▸ TRY IT: After repeating the line containing "black box: 0 -> 1", stop; until then, repeat each line of the listing below exactly, starting with the first.

▸ SUPPLIED RECORDS:
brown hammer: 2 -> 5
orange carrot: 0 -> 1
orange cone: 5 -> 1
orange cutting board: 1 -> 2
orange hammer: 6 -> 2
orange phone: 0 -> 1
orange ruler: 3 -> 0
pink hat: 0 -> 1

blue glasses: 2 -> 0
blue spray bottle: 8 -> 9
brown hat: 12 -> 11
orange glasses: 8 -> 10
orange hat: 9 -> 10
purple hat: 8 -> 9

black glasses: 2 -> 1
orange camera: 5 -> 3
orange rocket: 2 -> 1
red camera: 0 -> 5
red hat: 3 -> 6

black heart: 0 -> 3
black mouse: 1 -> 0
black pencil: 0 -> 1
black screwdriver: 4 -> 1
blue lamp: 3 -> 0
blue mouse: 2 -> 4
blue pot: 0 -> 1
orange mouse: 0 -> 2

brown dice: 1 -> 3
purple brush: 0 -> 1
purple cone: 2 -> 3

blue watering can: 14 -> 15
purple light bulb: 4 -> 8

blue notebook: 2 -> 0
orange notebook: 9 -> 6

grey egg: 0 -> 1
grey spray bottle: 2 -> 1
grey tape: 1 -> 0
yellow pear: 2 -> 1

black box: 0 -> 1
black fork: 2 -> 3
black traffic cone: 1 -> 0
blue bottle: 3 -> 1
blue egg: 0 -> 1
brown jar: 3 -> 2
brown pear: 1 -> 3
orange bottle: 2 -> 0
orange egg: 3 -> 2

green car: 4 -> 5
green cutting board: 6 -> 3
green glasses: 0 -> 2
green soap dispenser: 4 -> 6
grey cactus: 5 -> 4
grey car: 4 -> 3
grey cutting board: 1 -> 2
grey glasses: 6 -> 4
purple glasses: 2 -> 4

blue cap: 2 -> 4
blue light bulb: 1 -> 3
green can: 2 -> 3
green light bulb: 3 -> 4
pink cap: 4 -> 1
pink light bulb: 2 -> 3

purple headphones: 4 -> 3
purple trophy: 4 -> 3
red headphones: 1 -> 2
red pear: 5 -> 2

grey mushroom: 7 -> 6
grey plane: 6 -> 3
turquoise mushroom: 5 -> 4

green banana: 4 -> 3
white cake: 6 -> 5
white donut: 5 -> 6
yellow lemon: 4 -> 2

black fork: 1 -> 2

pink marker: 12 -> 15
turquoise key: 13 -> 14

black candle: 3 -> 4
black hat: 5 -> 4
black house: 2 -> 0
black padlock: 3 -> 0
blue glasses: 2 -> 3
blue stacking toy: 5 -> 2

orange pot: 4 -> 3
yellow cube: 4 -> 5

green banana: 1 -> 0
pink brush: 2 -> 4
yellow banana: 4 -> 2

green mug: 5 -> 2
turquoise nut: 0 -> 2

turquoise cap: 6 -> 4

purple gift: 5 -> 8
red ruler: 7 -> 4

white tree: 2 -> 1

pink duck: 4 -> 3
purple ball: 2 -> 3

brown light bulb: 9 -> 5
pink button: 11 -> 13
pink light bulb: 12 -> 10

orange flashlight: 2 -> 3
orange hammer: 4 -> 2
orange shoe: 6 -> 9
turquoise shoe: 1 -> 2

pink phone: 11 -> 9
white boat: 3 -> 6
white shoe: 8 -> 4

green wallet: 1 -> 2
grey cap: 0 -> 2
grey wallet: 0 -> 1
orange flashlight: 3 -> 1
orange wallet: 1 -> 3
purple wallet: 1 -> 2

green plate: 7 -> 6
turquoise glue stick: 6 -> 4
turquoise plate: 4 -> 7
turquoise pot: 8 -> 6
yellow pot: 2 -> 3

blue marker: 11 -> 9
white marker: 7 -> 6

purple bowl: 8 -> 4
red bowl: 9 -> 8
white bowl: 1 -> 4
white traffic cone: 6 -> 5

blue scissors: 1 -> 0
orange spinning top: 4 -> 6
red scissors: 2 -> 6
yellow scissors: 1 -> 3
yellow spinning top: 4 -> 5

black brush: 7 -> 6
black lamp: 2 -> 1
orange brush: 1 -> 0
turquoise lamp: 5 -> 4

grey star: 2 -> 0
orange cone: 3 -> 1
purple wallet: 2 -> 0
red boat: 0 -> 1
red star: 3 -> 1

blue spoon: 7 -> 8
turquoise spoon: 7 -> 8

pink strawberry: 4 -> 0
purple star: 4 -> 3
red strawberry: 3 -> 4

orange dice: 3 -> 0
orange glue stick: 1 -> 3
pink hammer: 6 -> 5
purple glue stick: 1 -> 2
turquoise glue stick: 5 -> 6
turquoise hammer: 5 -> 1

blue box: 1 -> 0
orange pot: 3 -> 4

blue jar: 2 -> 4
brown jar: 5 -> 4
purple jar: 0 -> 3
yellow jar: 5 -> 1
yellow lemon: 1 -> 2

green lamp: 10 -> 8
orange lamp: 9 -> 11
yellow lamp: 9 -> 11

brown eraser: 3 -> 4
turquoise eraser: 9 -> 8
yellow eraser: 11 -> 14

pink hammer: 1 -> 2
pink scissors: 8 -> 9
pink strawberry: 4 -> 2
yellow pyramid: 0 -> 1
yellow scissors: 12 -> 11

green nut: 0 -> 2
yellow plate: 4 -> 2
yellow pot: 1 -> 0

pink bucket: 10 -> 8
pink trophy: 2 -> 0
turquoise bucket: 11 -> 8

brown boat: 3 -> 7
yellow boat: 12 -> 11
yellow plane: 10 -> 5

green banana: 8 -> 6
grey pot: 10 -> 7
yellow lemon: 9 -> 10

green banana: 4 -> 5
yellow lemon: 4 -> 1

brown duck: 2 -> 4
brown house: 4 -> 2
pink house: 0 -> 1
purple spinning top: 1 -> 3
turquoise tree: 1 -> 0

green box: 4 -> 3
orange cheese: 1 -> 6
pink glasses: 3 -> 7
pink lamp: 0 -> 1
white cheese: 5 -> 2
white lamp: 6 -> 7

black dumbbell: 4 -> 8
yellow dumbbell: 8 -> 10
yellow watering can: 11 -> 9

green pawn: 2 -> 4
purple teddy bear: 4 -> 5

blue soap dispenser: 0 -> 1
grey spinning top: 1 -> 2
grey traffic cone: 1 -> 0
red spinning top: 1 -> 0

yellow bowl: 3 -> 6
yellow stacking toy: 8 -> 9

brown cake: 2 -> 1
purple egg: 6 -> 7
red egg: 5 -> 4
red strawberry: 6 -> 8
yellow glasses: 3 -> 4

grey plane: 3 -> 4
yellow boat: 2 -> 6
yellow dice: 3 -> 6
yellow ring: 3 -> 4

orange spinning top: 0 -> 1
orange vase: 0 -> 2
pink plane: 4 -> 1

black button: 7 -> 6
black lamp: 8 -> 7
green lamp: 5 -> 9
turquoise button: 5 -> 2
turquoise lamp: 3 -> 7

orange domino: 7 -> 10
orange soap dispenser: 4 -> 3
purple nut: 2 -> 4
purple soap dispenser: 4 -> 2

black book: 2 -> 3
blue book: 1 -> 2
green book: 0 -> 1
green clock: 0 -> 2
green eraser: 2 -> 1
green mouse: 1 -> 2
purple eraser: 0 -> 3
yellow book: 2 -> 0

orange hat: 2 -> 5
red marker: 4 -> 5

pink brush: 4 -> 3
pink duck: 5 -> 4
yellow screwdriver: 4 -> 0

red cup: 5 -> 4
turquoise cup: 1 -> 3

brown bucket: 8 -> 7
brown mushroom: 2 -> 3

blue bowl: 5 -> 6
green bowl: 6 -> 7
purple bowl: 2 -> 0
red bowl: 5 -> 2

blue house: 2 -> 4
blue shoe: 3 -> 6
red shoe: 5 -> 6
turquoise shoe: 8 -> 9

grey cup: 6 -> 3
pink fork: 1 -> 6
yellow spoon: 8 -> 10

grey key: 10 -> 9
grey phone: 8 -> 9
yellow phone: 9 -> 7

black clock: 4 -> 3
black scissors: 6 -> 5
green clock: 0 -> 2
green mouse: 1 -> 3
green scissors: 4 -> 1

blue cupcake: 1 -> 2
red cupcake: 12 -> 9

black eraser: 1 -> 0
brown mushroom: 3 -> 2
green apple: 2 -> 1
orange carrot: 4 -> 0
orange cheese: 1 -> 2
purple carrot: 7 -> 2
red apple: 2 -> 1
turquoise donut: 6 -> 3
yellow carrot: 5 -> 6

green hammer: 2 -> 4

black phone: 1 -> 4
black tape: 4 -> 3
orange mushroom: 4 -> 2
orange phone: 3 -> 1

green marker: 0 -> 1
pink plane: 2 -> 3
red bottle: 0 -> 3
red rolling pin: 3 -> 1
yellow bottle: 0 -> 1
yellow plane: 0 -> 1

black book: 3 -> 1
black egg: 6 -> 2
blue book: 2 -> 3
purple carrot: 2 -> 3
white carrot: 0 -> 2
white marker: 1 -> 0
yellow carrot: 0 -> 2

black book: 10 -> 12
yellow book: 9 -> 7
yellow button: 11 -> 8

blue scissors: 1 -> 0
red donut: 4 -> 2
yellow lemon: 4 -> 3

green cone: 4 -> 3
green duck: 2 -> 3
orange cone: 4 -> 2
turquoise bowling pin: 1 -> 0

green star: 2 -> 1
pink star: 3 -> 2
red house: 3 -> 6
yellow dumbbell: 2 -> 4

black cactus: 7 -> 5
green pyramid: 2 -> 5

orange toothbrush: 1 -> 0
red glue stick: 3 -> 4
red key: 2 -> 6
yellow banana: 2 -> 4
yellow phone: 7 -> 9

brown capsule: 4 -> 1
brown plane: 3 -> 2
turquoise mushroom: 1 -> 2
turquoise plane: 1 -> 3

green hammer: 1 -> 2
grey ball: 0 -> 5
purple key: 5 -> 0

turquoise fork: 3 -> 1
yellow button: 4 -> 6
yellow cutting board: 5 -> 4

▸ FINISHED EXERCISE:
brown hammer: 2 -> 5
orange carrot: 0 -> 1
orange cone: 5 -> 1
orange cutting board: 1 -> 2
orange hammer: 6 -> 2
orange phone: 0 -> 1
orange ruler: 3 -> 0
pink hat: 0 -> 1

blue glasses: 2 -> 0
blue spray bottle: 8 -> 9
brown hat: 12 -> 11
orange glasses: 8 -> 10
orange hat: 9 -> 10
purple hat: 8 -> 9

black glasses: 2 -> 1
orange camera: 5 -> 3
orange rocket: 2 -> 1
red camera: 0 -> 5
red hat: 3 -> 6

black heart: 0 -> 3
black mouse: 1 -> 0
black pencil: 0 -> 1
black screwdriver: 4 -> 1
blue lamp: 3 -> 0
blue mouse: 2 -> 4
blue pot: 0 -> 1
orange mouse: 0 -> 2

brown dice: 1 -> 3
purple brush: 0 -> 1
purple cone: 2 -> 3

blue watering can: 14 -> 15
purple light bulb: 4 -> 8

blue notebook: 2 -> 0
orange notebook: 9 -> 6

grey egg: 0 -> 1
grey spray bottle: 2 -> 1
grey tape: 1 -> 0
yellow pear: 2 -> 1

black box: 0 -> 1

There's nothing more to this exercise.